**Provided material:**
***
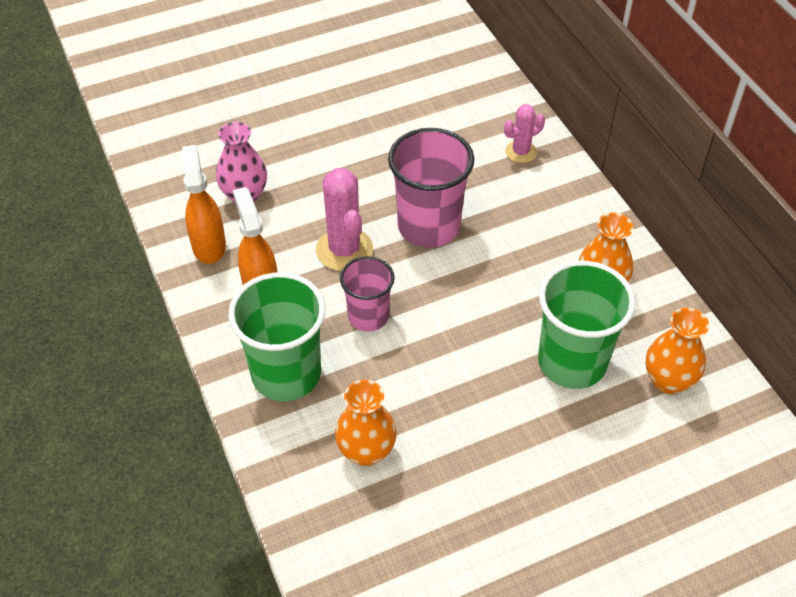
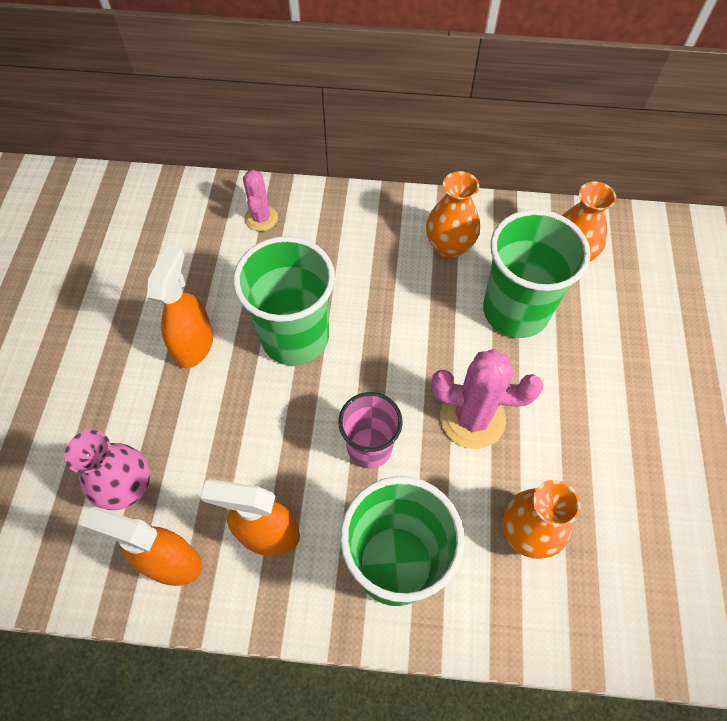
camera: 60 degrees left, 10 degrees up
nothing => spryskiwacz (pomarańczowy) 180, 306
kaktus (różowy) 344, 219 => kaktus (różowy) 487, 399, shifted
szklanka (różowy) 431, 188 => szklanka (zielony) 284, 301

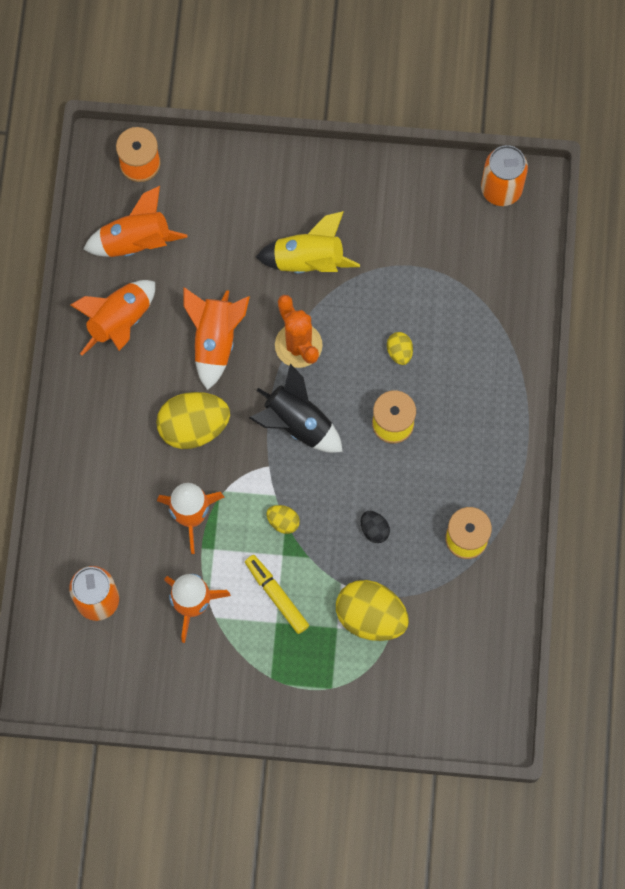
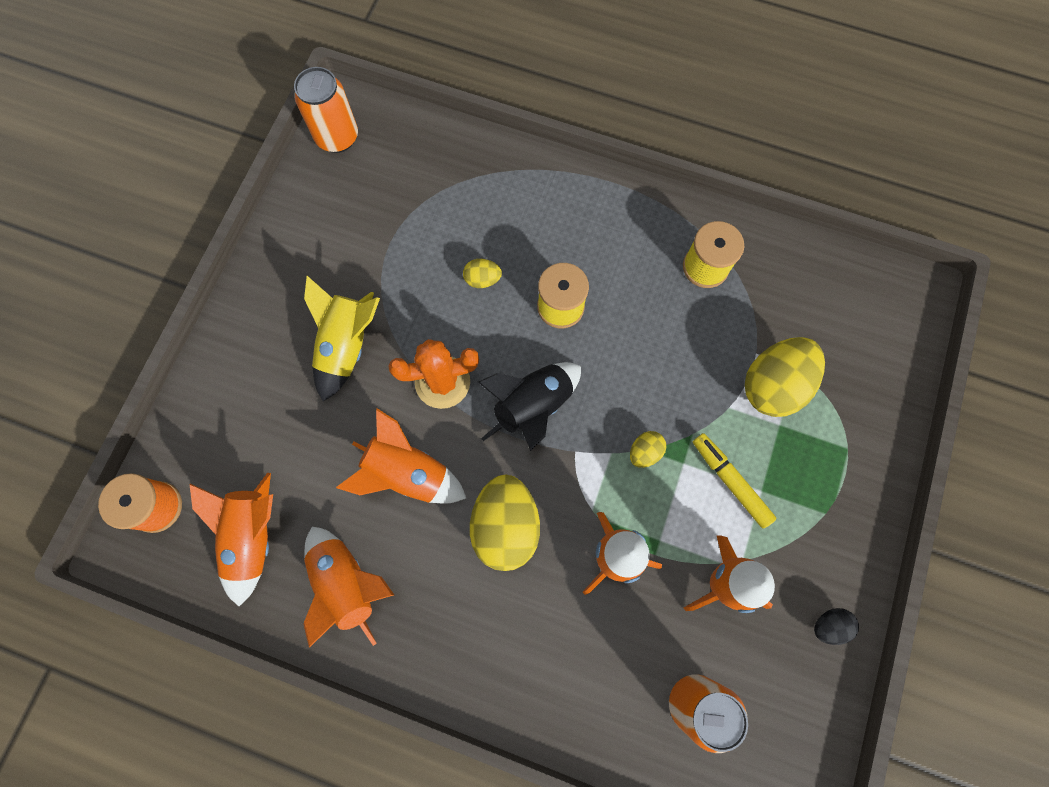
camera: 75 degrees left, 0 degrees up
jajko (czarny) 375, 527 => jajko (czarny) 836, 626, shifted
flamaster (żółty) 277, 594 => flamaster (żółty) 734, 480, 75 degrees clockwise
***
**Task statement:**
Exact reproduction is required for the lines from the one containing "szklanka (różowy) 431, 188" through the end of the material, and for those lines only, without pictures.

**Solution for this task:**
szklanka (różowy) 431, 188 => szklanka (zielony) 284, 301

camera: 75 degrees left, 0 degrees up
jajko (czarny) 375, 527 => jajko (czarny) 836, 626, shifted
flamaster (żółty) 277, 594 => flamaster (żółty) 734, 480, 75 degrees clockwise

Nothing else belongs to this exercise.